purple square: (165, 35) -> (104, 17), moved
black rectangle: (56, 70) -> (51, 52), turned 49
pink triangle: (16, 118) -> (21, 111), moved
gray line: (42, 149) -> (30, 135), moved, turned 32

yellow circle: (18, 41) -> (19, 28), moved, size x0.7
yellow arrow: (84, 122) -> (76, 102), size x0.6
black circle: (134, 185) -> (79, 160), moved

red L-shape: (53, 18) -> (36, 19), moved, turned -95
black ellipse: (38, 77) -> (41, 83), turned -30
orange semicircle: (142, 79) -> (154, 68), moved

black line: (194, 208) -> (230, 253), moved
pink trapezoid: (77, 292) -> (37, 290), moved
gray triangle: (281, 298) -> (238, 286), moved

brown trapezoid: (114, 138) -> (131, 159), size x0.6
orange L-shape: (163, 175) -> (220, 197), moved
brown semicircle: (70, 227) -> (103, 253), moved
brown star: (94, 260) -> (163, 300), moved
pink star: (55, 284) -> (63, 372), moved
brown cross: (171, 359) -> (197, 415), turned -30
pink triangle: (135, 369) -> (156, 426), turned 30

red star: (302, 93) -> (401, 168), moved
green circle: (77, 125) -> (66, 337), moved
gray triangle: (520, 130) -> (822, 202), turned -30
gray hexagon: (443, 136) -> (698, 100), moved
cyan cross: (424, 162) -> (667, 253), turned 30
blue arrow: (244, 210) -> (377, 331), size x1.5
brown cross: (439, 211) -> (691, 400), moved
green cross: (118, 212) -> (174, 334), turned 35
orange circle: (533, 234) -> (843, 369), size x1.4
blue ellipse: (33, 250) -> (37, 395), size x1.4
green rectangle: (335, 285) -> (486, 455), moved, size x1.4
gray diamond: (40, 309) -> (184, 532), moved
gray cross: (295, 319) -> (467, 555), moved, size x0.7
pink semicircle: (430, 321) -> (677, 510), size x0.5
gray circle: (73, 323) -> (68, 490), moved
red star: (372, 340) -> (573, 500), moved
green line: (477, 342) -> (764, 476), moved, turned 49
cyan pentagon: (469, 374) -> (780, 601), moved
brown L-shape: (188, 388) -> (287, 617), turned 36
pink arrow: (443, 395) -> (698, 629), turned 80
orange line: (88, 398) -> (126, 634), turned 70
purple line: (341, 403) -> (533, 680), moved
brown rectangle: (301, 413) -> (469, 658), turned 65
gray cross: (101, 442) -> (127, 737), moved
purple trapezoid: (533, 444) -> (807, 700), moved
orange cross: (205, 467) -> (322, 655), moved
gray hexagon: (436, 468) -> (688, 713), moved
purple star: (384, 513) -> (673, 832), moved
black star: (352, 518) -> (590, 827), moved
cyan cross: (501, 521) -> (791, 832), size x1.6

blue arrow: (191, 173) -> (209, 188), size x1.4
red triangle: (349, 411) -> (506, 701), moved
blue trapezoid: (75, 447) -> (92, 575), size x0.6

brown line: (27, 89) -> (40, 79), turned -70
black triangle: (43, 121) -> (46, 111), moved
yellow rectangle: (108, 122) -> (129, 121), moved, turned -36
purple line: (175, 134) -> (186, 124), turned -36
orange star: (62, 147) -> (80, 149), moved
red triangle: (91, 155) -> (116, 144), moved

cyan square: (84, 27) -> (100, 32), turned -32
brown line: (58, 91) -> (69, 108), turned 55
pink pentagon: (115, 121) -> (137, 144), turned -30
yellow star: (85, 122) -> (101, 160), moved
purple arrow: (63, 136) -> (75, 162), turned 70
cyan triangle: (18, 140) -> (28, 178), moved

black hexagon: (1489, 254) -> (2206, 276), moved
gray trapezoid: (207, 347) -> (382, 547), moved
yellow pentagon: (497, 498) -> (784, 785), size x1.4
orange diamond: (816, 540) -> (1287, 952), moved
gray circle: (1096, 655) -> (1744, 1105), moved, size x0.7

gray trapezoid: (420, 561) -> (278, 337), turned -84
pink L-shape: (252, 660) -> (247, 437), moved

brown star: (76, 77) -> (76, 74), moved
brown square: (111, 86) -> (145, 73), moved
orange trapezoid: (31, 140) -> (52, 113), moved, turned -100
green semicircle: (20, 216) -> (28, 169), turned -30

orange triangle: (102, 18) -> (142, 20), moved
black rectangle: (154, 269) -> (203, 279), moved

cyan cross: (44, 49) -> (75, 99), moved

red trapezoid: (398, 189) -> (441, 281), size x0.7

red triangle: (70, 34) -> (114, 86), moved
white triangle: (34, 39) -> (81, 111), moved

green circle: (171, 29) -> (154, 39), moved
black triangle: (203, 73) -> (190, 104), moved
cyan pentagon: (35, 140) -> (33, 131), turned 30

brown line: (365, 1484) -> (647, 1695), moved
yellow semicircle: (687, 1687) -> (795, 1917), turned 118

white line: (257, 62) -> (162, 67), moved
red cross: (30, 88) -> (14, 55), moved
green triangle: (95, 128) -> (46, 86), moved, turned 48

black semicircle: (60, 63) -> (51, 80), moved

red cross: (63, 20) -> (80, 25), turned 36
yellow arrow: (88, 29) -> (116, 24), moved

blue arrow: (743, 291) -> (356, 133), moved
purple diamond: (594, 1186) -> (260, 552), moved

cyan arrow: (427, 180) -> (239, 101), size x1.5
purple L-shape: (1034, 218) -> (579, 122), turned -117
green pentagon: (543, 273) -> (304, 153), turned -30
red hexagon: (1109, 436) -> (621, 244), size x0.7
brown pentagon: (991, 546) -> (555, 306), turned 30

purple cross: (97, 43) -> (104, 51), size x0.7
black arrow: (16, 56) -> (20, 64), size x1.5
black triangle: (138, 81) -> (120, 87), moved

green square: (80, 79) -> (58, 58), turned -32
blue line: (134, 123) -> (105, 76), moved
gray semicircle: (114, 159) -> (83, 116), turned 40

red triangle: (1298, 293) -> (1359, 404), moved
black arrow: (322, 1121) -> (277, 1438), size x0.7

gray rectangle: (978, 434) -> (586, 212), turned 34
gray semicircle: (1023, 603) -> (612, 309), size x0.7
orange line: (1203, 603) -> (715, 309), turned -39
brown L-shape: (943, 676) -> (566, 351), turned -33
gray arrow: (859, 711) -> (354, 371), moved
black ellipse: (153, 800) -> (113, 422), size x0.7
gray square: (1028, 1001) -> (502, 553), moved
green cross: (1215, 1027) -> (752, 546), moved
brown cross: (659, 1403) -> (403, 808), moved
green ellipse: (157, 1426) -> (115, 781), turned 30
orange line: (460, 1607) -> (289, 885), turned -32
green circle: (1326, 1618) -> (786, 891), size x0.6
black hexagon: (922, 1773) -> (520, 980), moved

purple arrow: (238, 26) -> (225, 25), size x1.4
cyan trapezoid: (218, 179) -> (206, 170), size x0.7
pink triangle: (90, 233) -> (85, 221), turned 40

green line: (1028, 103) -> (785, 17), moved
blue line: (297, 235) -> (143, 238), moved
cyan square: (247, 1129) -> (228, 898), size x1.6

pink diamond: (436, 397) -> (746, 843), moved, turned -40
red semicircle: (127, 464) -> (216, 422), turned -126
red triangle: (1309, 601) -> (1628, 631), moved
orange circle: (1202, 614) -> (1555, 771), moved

# # # #

• Task description
All lines that contain the word "ellipse" must be copied from the records above.

• Response to this task
black ellipse: (38, 77) -> (41, 83), turned -30
blue ellipse: (33, 250) -> (37, 395), size x1.4
black ellipse: (153, 800) -> (113, 422), size x0.7
green ellipse: (157, 1426) -> (115, 781), turned 30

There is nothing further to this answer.